### INPUT RECORDS
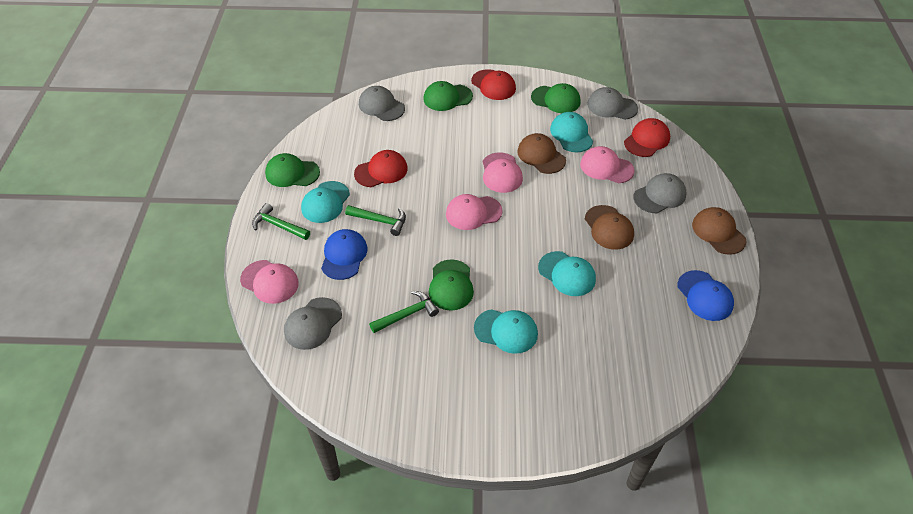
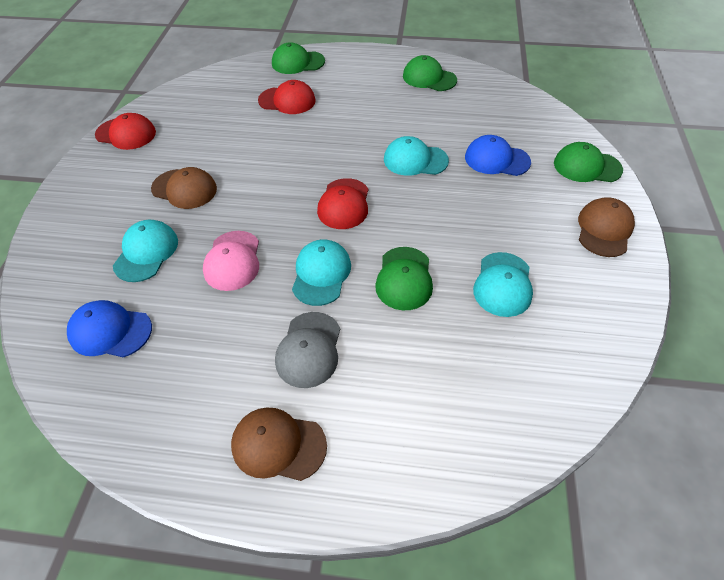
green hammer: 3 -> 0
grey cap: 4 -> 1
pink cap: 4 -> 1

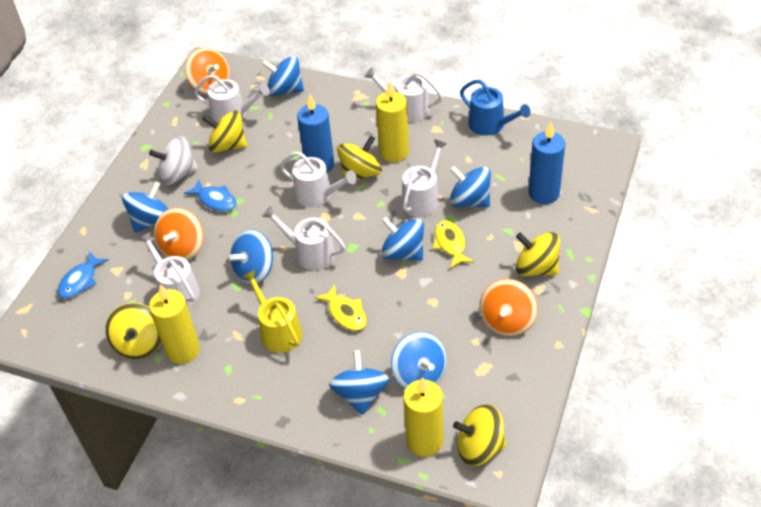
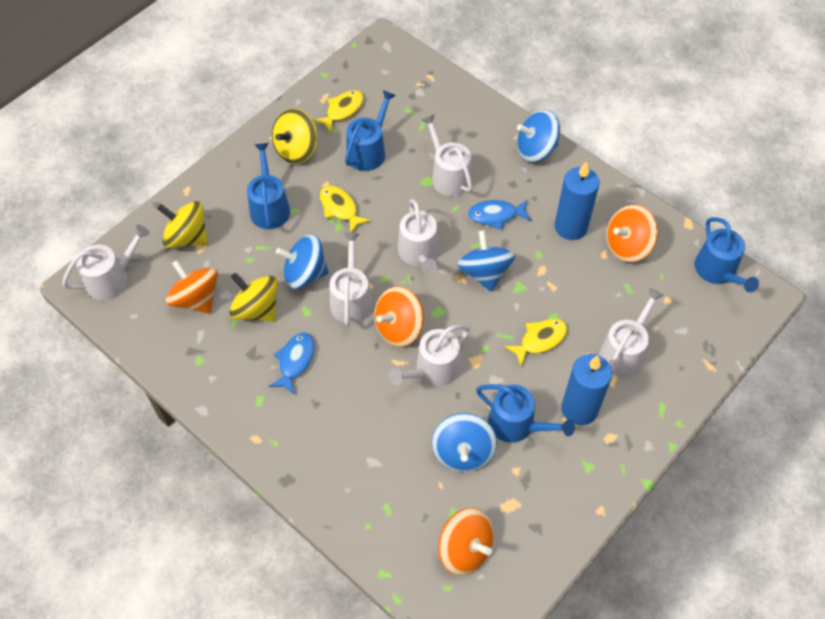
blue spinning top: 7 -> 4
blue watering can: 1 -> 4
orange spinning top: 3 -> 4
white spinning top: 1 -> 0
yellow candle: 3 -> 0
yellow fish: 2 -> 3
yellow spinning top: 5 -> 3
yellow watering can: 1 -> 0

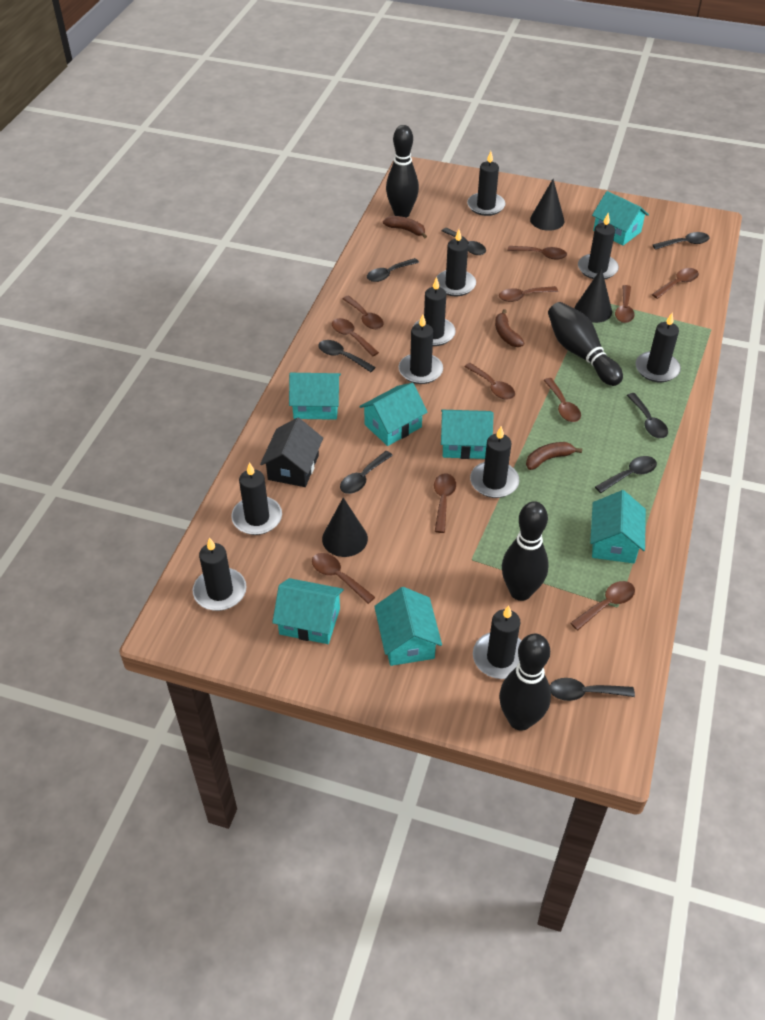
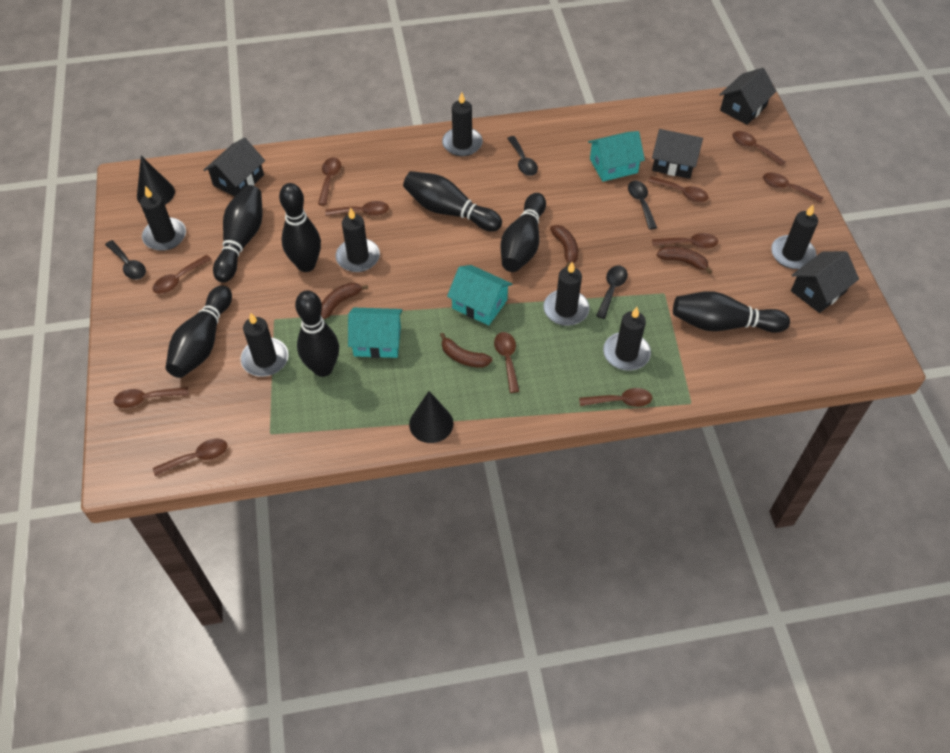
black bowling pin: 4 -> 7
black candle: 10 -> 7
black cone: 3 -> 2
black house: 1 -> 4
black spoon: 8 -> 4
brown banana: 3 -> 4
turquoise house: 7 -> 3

### YOUR INSTRUCTIONS
Your reply is the full set of entries reproduced exactly, with images omitted.

### ANSWER SPACE
green hammer: 3 -> 0
grey cap: 4 -> 1
pink cap: 4 -> 1

blue spinning top: 7 -> 4
blue watering can: 1 -> 4
orange spinning top: 3 -> 4
white spinning top: 1 -> 0
yellow candle: 3 -> 0
yellow fish: 2 -> 3
yellow spinning top: 5 -> 3
yellow watering can: 1 -> 0

black bowling pin: 4 -> 7
black candle: 10 -> 7
black cone: 3 -> 2
black house: 1 -> 4
black spoon: 8 -> 4
brown banana: 3 -> 4
turquoise house: 7 -> 3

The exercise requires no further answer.